* _PROBLEM DETAILS_
Below are records that contain pictures; transcribe the text exactly and omit the pictures.

----------

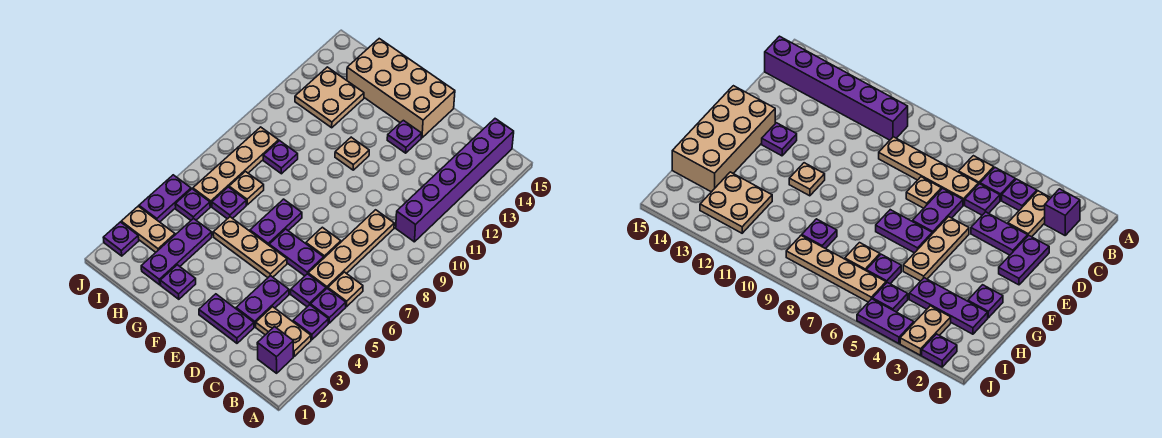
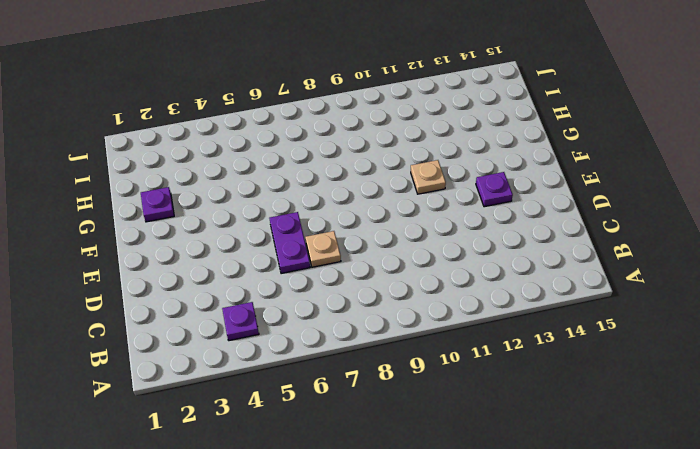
none -> purple brick B2 level 1
none -> tan plate B3:C3 level 1
none -> purple plate B5 level 1

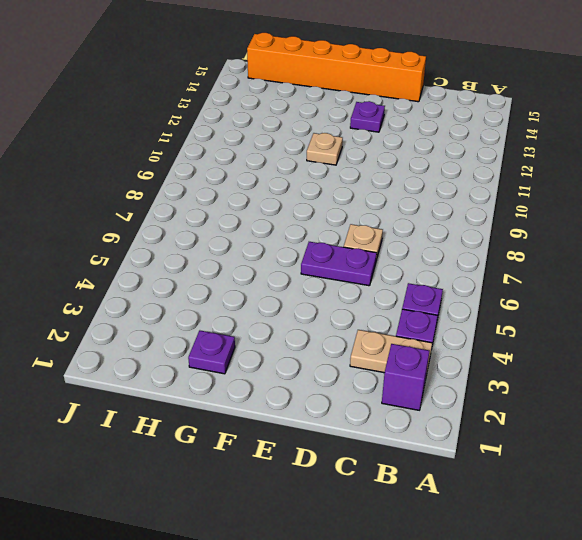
orange brick D15:I15 level 1 -> tan brick E14:H15 level 1
none -> tan plate B6 level 1
none -> purple brick B10:B15 level 1
none -> purple plate C5 level 1

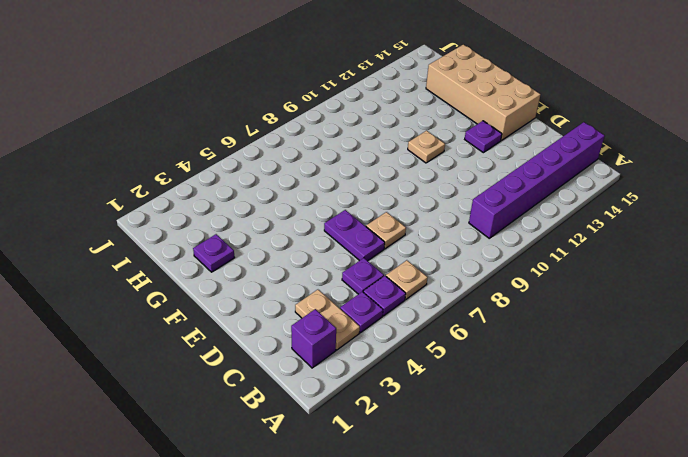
none -> tan plate C6:C9 level 1
none -> purple plate D2:E2 level 1
none -> purple plate D3:D4 level 1

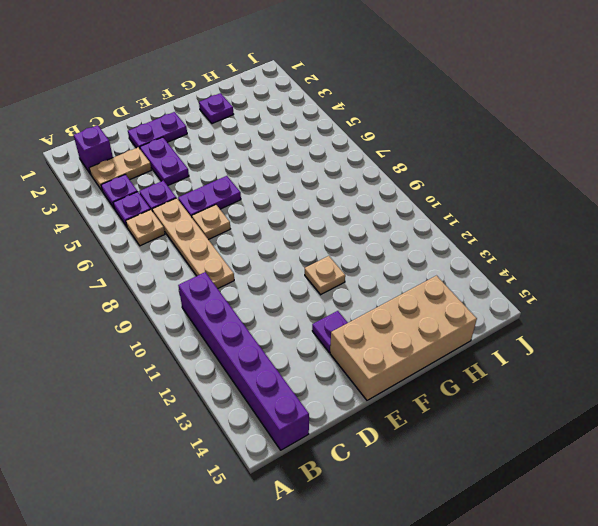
none -> tan plate E5:G5 level 1
none -> purple plate F6:F7 level 1
none -> purple plate H2:H4 level 1

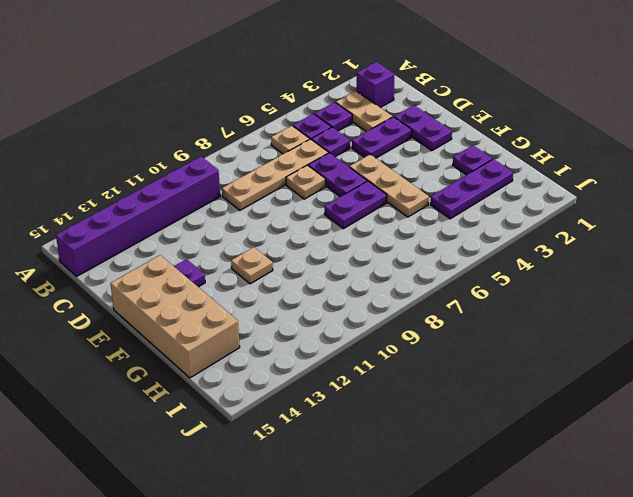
none -> purple plate H6 level 1
none -> tan plate H7 level 1
none -> purple plate H9 level 1

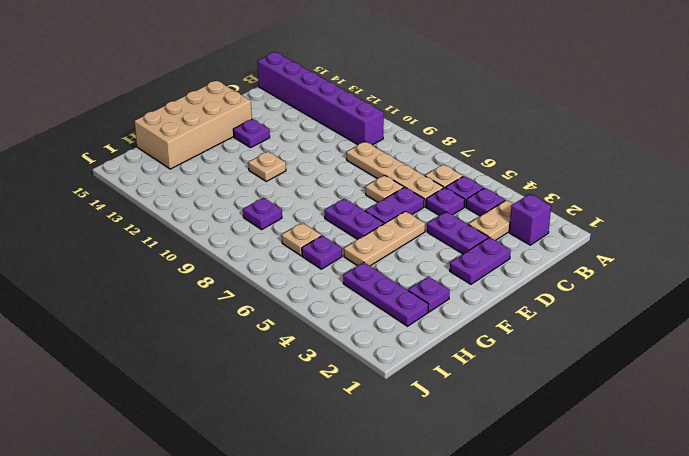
none -> tan plate H12:I13 level 1
none -> tan plate I3:J3 level 1
none -> purple plate I5 level 1

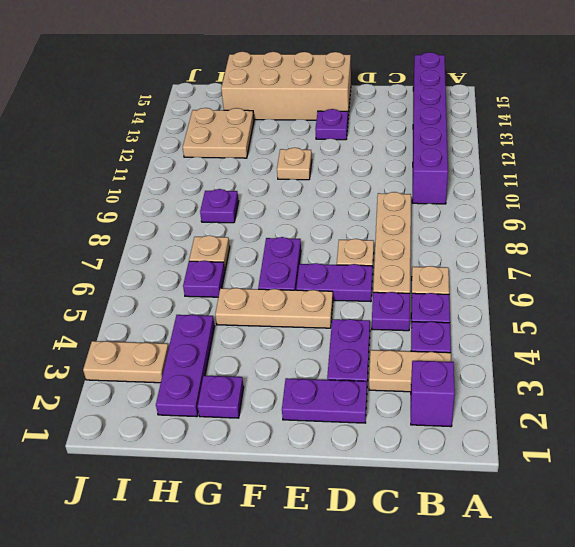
none -> purple plate I5 level 1
none -> tan plate I6:I9 level 1
none -> purple plate J2 level 1

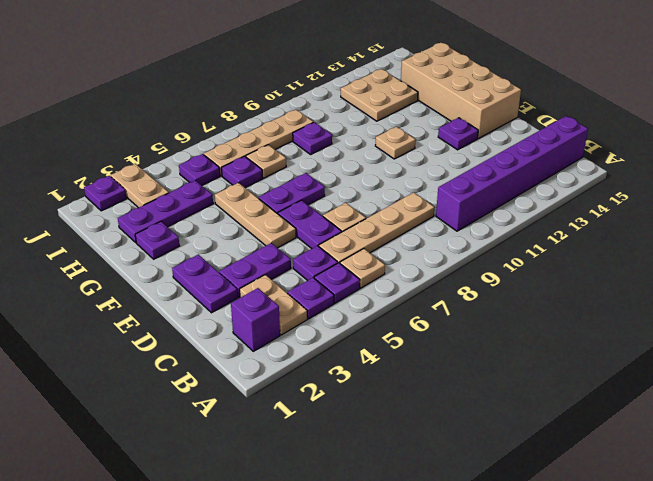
none -> purple plate J4:J5 level 1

----------

* _ANSWER BOX_
none -> purple brick B2 level 1
none -> tan plate B3:C3 level 1
none -> purple plate B5 level 1

orange brick D15:I15 level 1 -> tan brick E14:H15 level 1
none -> tan plate B6 level 1
none -> purple brick B10:B15 level 1
none -> purple plate C5 level 1

none -> tan plate C6:C9 level 1
none -> purple plate D2:E2 level 1
none -> purple plate D3:D4 level 1

none -> tan plate E5:G5 level 1
none -> purple plate F6:F7 level 1
none -> purple plate H2:H4 level 1

none -> purple plate H6 level 1
none -> tan plate H7 level 1
none -> purple plate H9 level 1

none -> tan plate H12:I13 level 1
none -> tan plate I3:J3 level 1
none -> purple plate I5 level 1

none -> purple plate I5 level 1
none -> tan plate I6:I9 level 1
none -> purple plate J2 level 1

none -> purple plate J4:J5 level 1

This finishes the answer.